**Exercise instructions**.
In the entries below, begin at the line with "(200, 157) = (402, 309): grey" and stop after the line with "(416, 238) = (517, 306): blue"; output those lines exactly and omit the pictures.

**Records for this task**.

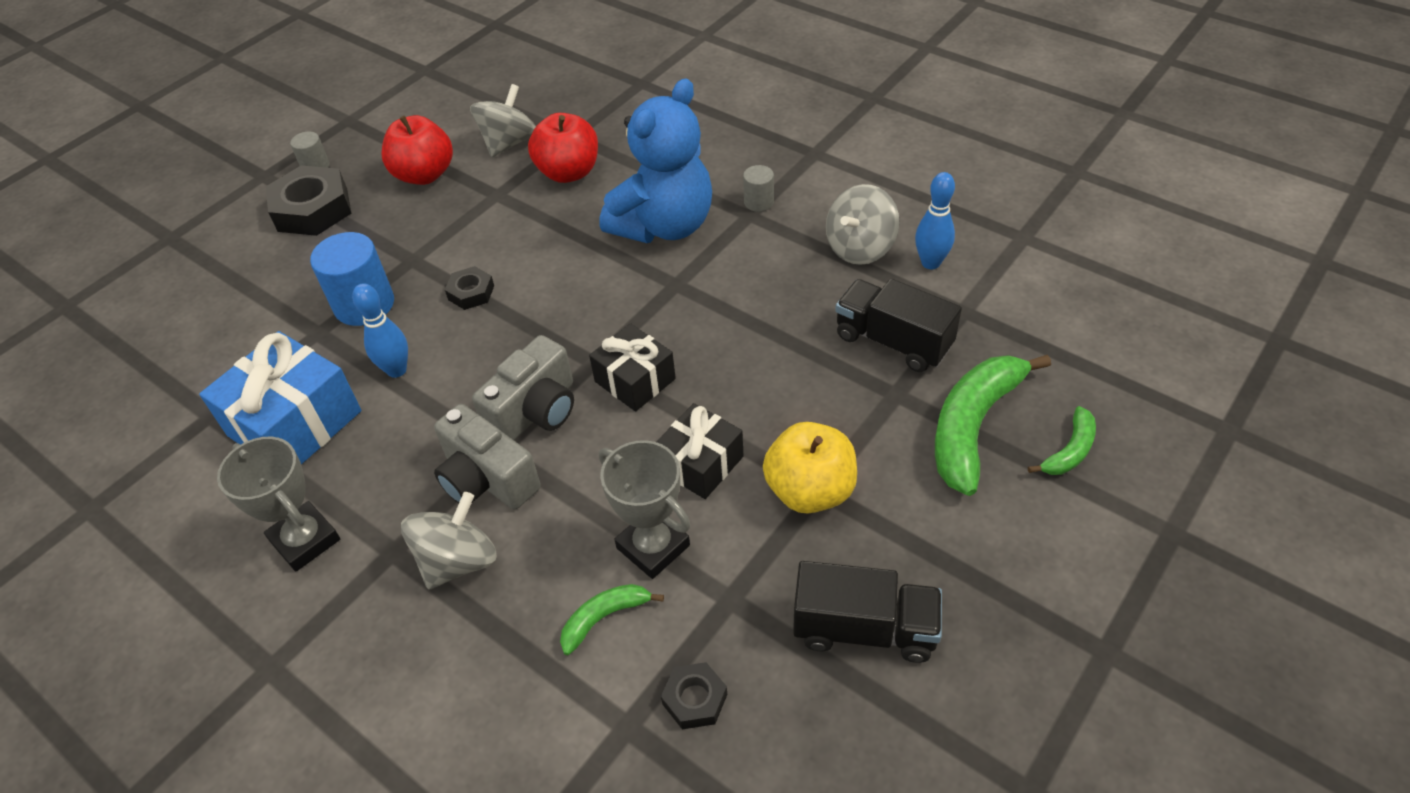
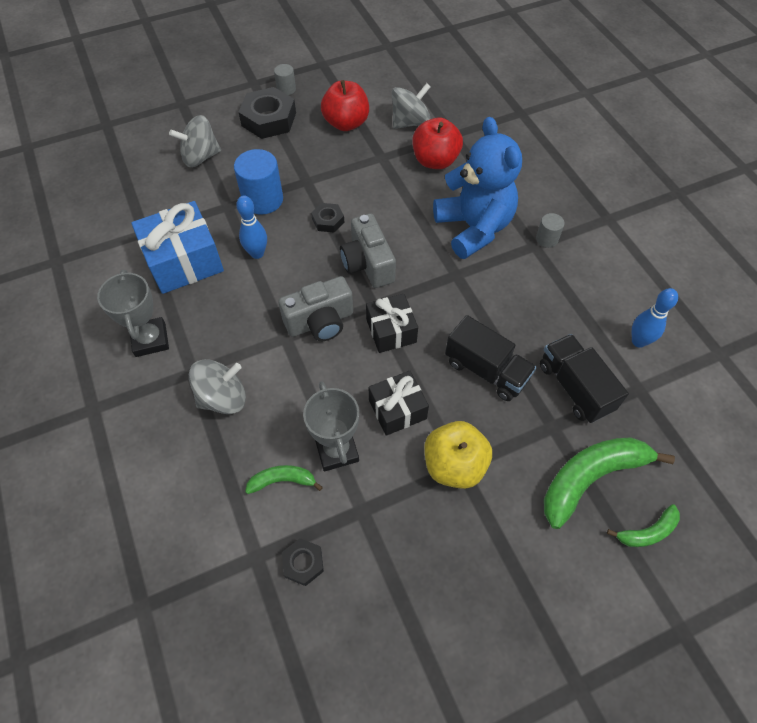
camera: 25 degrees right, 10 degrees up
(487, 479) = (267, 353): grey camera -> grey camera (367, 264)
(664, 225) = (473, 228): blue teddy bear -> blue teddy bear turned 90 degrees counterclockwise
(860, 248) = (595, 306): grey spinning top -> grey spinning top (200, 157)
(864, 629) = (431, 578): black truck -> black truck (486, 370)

* * *

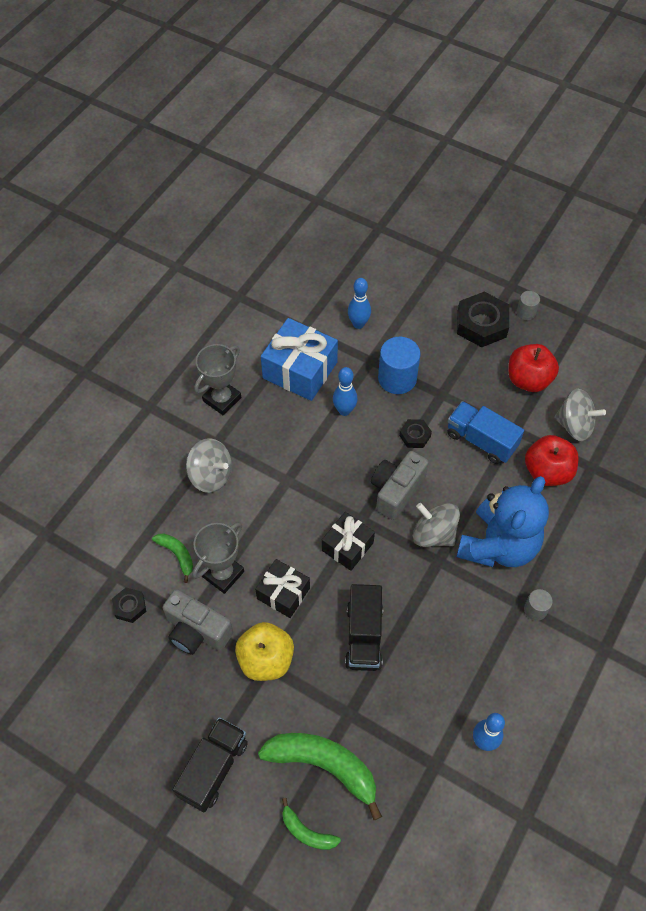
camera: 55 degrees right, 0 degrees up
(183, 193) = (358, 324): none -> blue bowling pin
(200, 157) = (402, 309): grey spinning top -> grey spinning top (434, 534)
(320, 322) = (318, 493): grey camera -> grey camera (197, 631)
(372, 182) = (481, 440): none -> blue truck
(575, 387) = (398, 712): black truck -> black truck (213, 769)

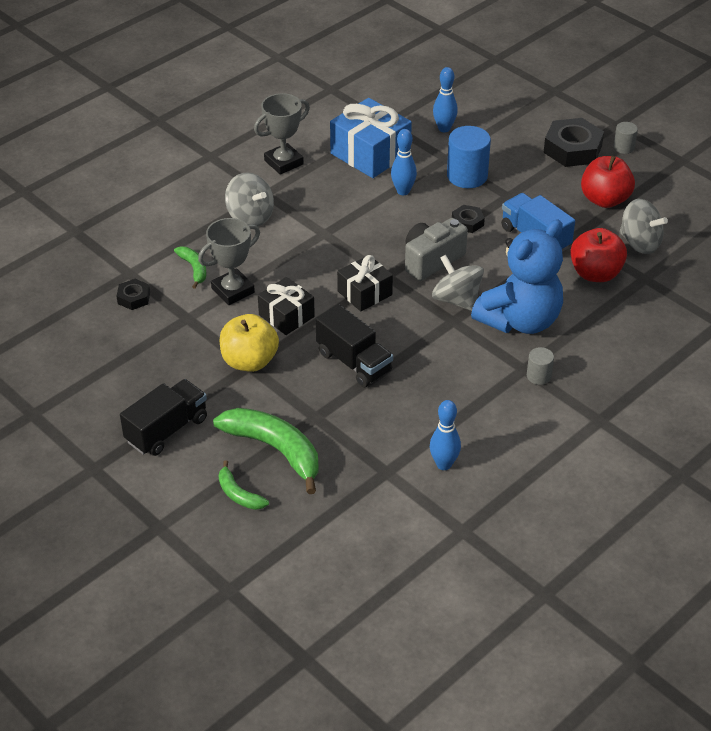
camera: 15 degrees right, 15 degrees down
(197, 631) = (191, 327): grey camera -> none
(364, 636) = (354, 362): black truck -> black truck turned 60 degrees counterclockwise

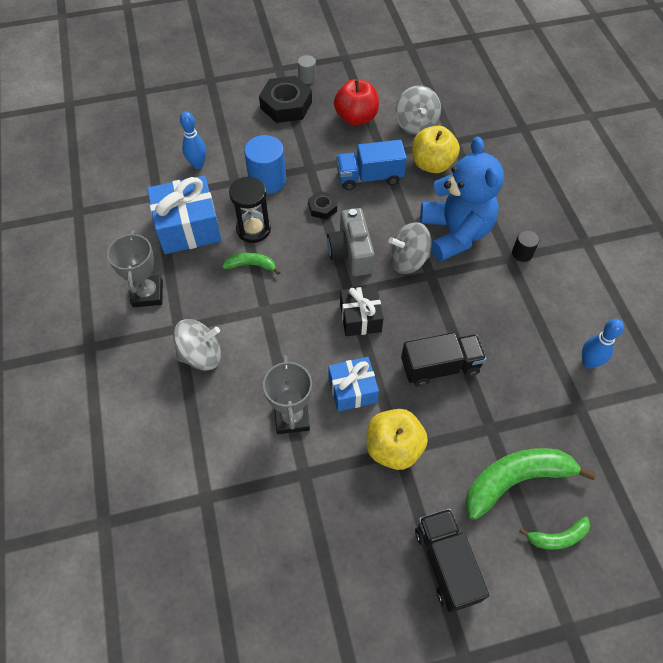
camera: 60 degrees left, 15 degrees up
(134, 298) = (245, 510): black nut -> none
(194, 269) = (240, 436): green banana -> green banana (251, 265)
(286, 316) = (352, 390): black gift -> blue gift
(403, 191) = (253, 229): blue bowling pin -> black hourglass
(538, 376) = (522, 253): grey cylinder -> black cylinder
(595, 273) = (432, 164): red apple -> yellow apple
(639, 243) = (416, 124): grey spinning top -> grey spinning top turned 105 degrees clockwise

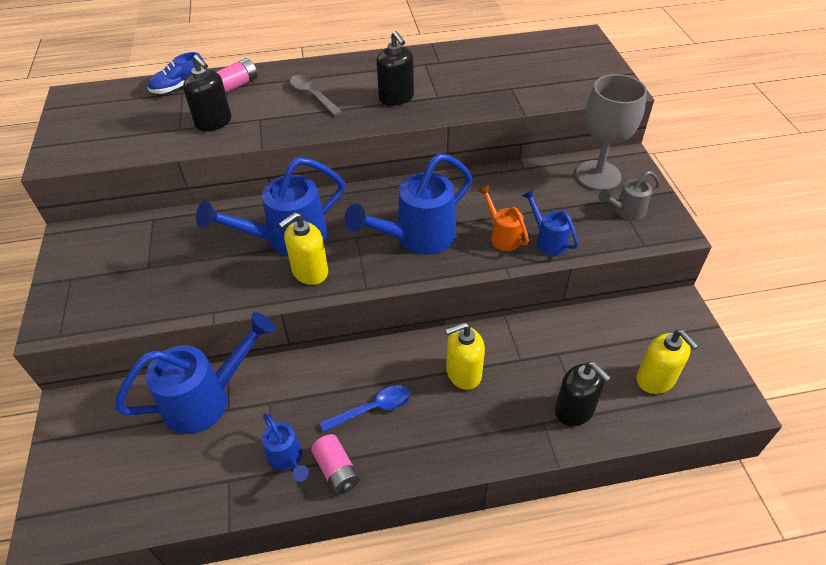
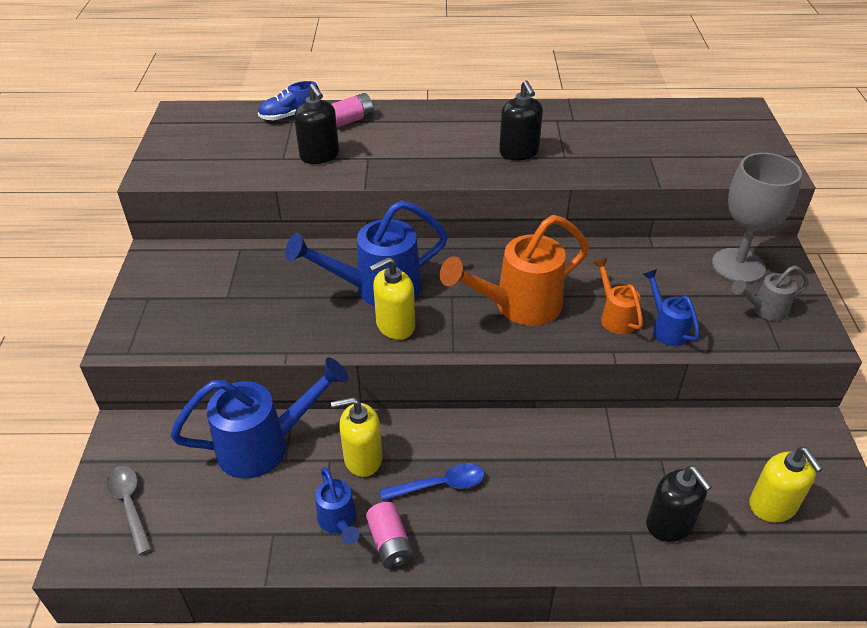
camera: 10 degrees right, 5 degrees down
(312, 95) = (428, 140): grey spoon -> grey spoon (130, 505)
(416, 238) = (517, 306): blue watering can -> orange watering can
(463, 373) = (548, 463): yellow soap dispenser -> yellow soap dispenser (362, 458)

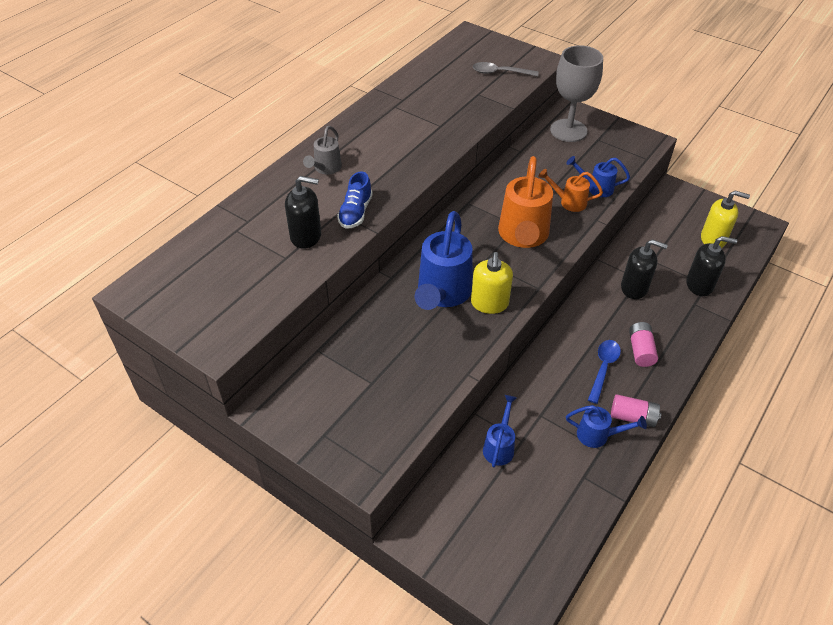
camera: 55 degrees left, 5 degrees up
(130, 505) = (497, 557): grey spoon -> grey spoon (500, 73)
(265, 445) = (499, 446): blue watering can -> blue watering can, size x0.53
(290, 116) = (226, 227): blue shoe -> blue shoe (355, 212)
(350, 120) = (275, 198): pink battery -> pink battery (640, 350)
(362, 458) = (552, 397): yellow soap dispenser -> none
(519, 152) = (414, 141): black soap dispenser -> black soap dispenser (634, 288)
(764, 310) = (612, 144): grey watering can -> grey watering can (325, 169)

--

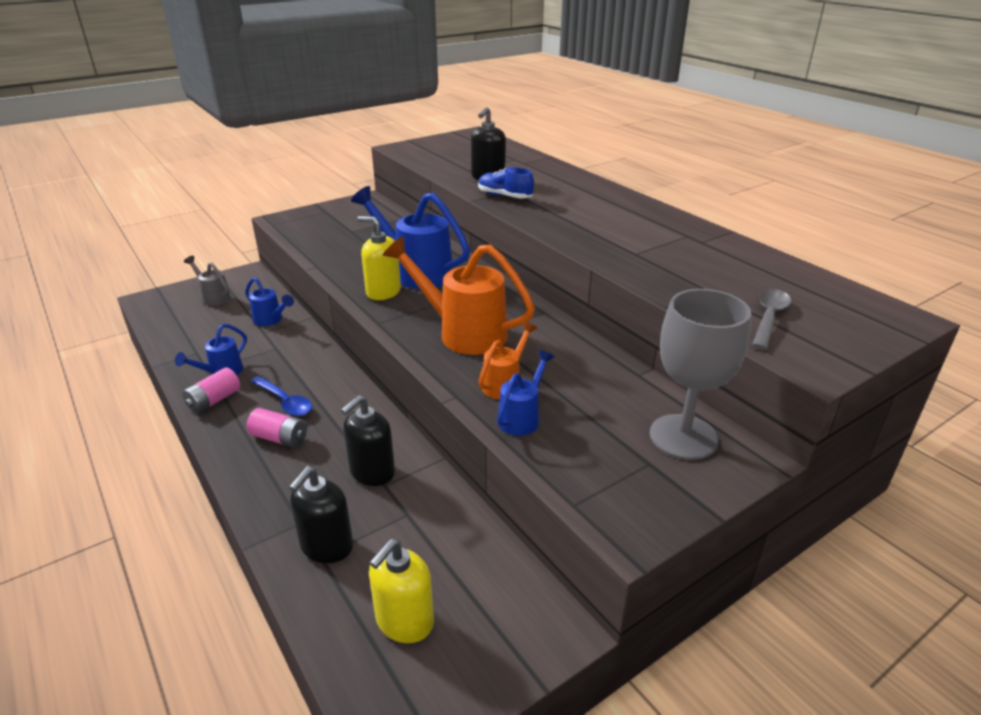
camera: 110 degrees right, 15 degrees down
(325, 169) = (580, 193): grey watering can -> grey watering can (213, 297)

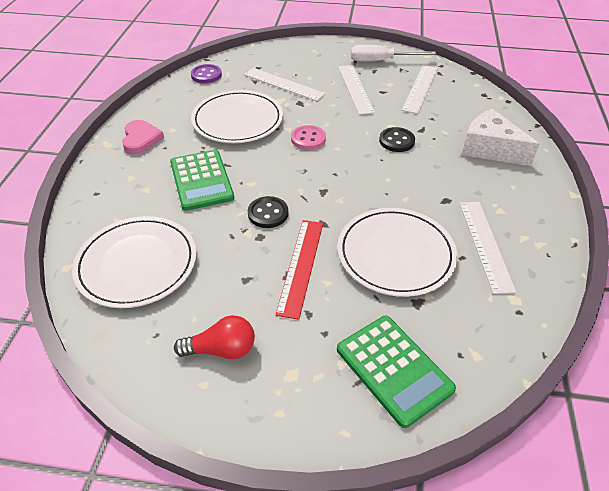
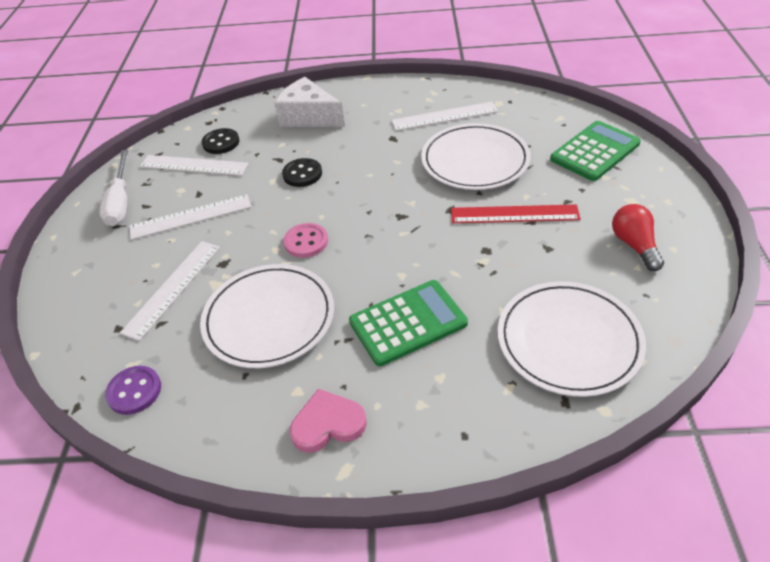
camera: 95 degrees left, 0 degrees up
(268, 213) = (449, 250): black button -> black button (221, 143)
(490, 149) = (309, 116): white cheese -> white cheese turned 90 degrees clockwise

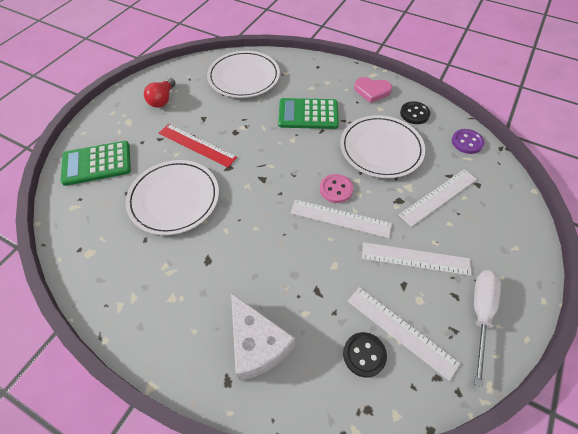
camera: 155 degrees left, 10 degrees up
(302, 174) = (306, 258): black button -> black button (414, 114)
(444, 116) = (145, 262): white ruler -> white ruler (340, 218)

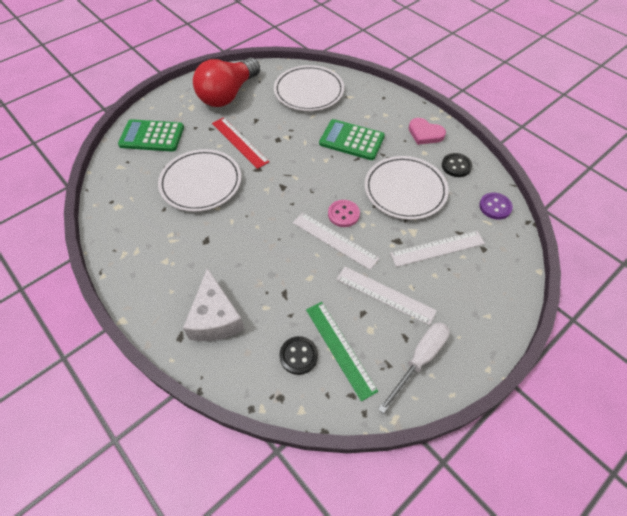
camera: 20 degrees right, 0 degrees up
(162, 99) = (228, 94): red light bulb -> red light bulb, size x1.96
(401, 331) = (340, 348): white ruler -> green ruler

**Solution for this problem**.
(200, 157) = (402, 309): grey spinning top -> grey spinning top (434, 534)
(320, 322) = (318, 493): grey camera -> grey camera (197, 631)
(372, 182) = (481, 440): none -> blue truck
(575, 387) = (398, 712): black truck -> black truck (213, 769)

camera: 15 degrees right, 15 degrees down
(197, 631) = (191, 327): grey camera -> none
(364, 636) = (354, 362): black truck -> black truck turned 60 degrees counterclockwise

camera: 60 degrees left, 15 degrees up
(134, 298) = (245, 510): black nut -> none
(194, 269) = (240, 436): green banana -> green banana (251, 265)
(286, 316) = (352, 390): black gift -> blue gift
(403, 191) = (253, 229): blue bowling pin -> black hourglass
(538, 376) = (522, 253): grey cylinder -> black cylinder
(595, 273) = (432, 164): red apple -> yellow apple
(639, 243) = (416, 124): grey spinning top -> grey spinning top turned 105 degrees clockwise

camera: 10 degrees right, 5 degrees down
(312, 95) = (428, 140): grey spoon -> grey spoon (130, 505)
(416, 238) = (517, 306): blue watering can -> orange watering can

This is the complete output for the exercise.